Aim of the task: Please set down each entry exactly, omitting any picture it holds.

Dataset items
--- START ---

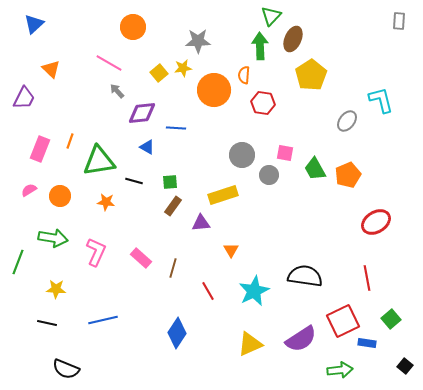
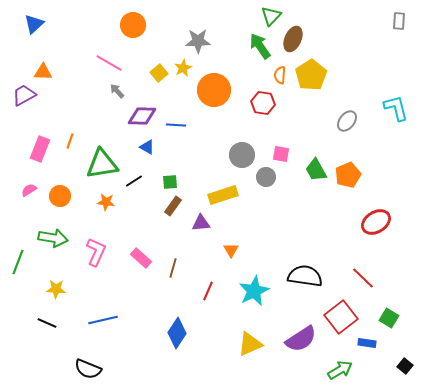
orange circle at (133, 27): moved 2 px up
green arrow at (260, 46): rotated 32 degrees counterclockwise
yellow star at (183, 68): rotated 18 degrees counterclockwise
orange triangle at (51, 69): moved 8 px left, 3 px down; rotated 42 degrees counterclockwise
orange semicircle at (244, 75): moved 36 px right
purple trapezoid at (24, 98): moved 3 px up; rotated 145 degrees counterclockwise
cyan L-shape at (381, 100): moved 15 px right, 8 px down
purple diamond at (142, 113): moved 3 px down; rotated 8 degrees clockwise
blue line at (176, 128): moved 3 px up
pink square at (285, 153): moved 4 px left, 1 px down
green triangle at (99, 161): moved 3 px right, 3 px down
green trapezoid at (315, 169): moved 1 px right, 1 px down
gray circle at (269, 175): moved 3 px left, 2 px down
black line at (134, 181): rotated 48 degrees counterclockwise
red line at (367, 278): moved 4 px left; rotated 35 degrees counterclockwise
red line at (208, 291): rotated 54 degrees clockwise
green square at (391, 319): moved 2 px left, 1 px up; rotated 18 degrees counterclockwise
red square at (343, 321): moved 2 px left, 4 px up; rotated 12 degrees counterclockwise
black line at (47, 323): rotated 12 degrees clockwise
black semicircle at (66, 369): moved 22 px right
green arrow at (340, 370): rotated 25 degrees counterclockwise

--- END ---

Finished exercise:
orange circle at (133, 27): moved 2 px up
green arrow at (260, 46): rotated 32 degrees counterclockwise
yellow star at (183, 68): rotated 18 degrees counterclockwise
orange triangle at (51, 69): moved 8 px left, 3 px down; rotated 42 degrees counterclockwise
orange semicircle at (244, 75): moved 36 px right
purple trapezoid at (24, 98): moved 3 px up; rotated 145 degrees counterclockwise
cyan L-shape at (381, 100): moved 15 px right, 8 px down
purple diamond at (142, 113): moved 3 px down; rotated 8 degrees clockwise
blue line at (176, 128): moved 3 px up
pink square at (285, 153): moved 4 px left, 1 px down
green triangle at (99, 161): moved 3 px right, 3 px down
green trapezoid at (315, 169): moved 1 px right, 1 px down
gray circle at (269, 175): moved 3 px left, 2 px down
black line at (134, 181): rotated 48 degrees counterclockwise
red line at (367, 278): moved 4 px left; rotated 35 degrees counterclockwise
red line at (208, 291): rotated 54 degrees clockwise
green square at (391, 319): moved 2 px left, 1 px up; rotated 18 degrees counterclockwise
red square at (343, 321): moved 2 px left, 4 px up; rotated 12 degrees counterclockwise
black line at (47, 323): rotated 12 degrees clockwise
black semicircle at (66, 369): moved 22 px right
green arrow at (340, 370): rotated 25 degrees counterclockwise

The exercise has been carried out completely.